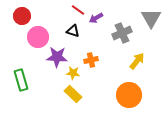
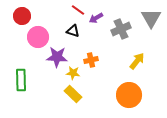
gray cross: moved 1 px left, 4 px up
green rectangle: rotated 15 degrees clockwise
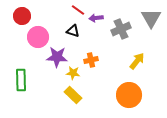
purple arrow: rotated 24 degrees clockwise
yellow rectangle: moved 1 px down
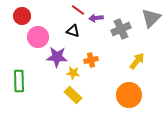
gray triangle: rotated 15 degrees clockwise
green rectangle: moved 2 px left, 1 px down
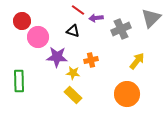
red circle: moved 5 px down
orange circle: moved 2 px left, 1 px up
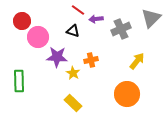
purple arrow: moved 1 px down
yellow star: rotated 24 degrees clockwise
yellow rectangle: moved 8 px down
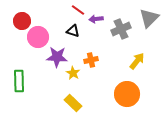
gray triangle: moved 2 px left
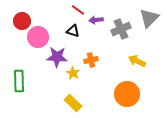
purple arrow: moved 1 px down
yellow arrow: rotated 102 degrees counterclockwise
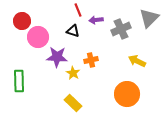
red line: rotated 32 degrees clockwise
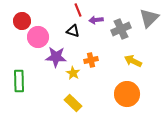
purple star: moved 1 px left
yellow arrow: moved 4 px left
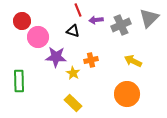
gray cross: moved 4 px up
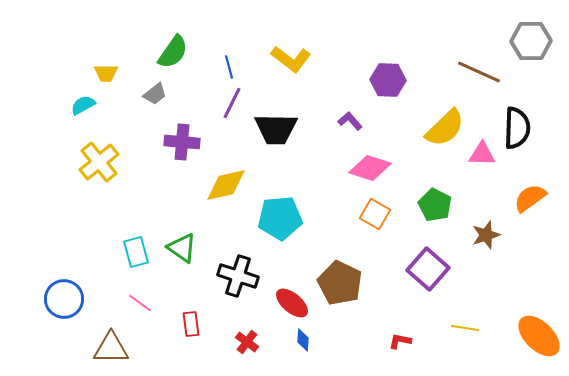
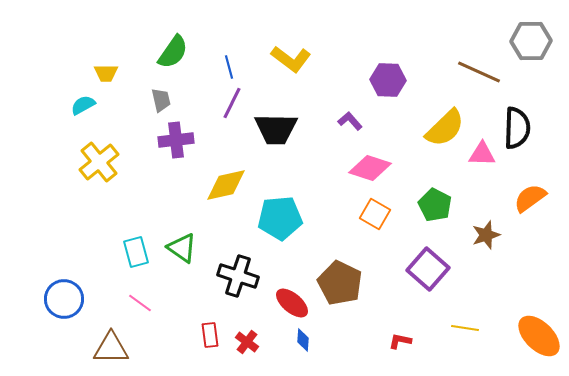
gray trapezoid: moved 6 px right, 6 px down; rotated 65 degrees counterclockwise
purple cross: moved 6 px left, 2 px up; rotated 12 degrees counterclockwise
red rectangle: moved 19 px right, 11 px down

What you should do: Please write out the listing again with every "purple arrow" swapped for "violet arrow" and nothing else altered, leaving out the pictures.

Answer for this exercise:
gray cross: moved 1 px left, 4 px up
green rectangle: rotated 15 degrees clockwise
violet arrow: rotated 24 degrees clockwise
yellow rectangle: moved 1 px down
gray triangle: rotated 15 degrees clockwise
green rectangle: moved 2 px left, 1 px down
red circle: moved 5 px down
orange circle: moved 2 px left, 1 px up
violet arrow: moved 1 px down
yellow star: rotated 24 degrees clockwise
yellow rectangle: moved 8 px down
gray triangle: moved 2 px left
violet arrow: moved 1 px down
yellow arrow: rotated 102 degrees counterclockwise
red line: rotated 32 degrees clockwise
purple star: moved 1 px left
yellow arrow: moved 4 px left
gray cross: moved 4 px up
gray trapezoid: moved 6 px right, 6 px down; rotated 65 degrees counterclockwise
purple cross: moved 6 px left, 2 px up; rotated 12 degrees counterclockwise
red rectangle: moved 19 px right, 11 px down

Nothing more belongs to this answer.